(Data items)

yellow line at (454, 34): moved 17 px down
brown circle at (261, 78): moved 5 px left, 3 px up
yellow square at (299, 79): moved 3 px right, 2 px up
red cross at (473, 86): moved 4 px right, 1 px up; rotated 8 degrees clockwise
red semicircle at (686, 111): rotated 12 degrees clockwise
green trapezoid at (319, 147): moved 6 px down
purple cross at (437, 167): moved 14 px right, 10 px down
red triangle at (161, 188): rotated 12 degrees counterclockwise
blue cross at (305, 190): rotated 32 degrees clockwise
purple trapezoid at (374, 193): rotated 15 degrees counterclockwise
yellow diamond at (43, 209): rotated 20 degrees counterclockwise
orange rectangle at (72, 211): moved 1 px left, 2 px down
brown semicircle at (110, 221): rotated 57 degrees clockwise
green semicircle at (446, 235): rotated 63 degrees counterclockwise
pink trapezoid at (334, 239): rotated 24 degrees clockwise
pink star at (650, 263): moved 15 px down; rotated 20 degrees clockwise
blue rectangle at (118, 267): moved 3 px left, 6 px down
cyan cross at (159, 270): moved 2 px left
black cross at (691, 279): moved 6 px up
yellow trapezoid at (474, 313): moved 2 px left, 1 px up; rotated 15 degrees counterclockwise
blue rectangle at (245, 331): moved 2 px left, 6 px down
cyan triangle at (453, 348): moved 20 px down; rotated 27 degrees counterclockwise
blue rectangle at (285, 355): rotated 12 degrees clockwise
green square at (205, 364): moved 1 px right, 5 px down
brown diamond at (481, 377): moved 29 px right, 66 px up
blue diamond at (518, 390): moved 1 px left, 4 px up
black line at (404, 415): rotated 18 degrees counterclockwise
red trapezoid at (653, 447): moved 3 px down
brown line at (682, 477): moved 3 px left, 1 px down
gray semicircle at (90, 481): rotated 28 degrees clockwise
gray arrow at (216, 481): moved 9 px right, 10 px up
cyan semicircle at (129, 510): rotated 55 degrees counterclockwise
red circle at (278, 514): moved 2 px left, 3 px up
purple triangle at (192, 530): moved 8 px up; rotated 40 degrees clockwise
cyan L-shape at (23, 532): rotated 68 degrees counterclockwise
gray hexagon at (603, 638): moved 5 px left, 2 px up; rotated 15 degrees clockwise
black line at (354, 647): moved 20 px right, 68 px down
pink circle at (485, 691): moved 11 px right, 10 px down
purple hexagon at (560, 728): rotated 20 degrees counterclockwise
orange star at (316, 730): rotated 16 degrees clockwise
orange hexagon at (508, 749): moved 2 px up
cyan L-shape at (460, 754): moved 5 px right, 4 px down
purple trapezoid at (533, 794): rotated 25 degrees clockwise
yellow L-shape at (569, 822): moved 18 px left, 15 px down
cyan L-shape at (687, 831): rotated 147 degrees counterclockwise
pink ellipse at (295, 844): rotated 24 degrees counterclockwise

WHAT TO WORK ON. Among the entries, find every line holding "gray" and return it.

TASK ANSWER.
gray semicircle at (90, 481): rotated 28 degrees clockwise
gray arrow at (216, 481): moved 9 px right, 10 px up
gray hexagon at (603, 638): moved 5 px left, 2 px up; rotated 15 degrees clockwise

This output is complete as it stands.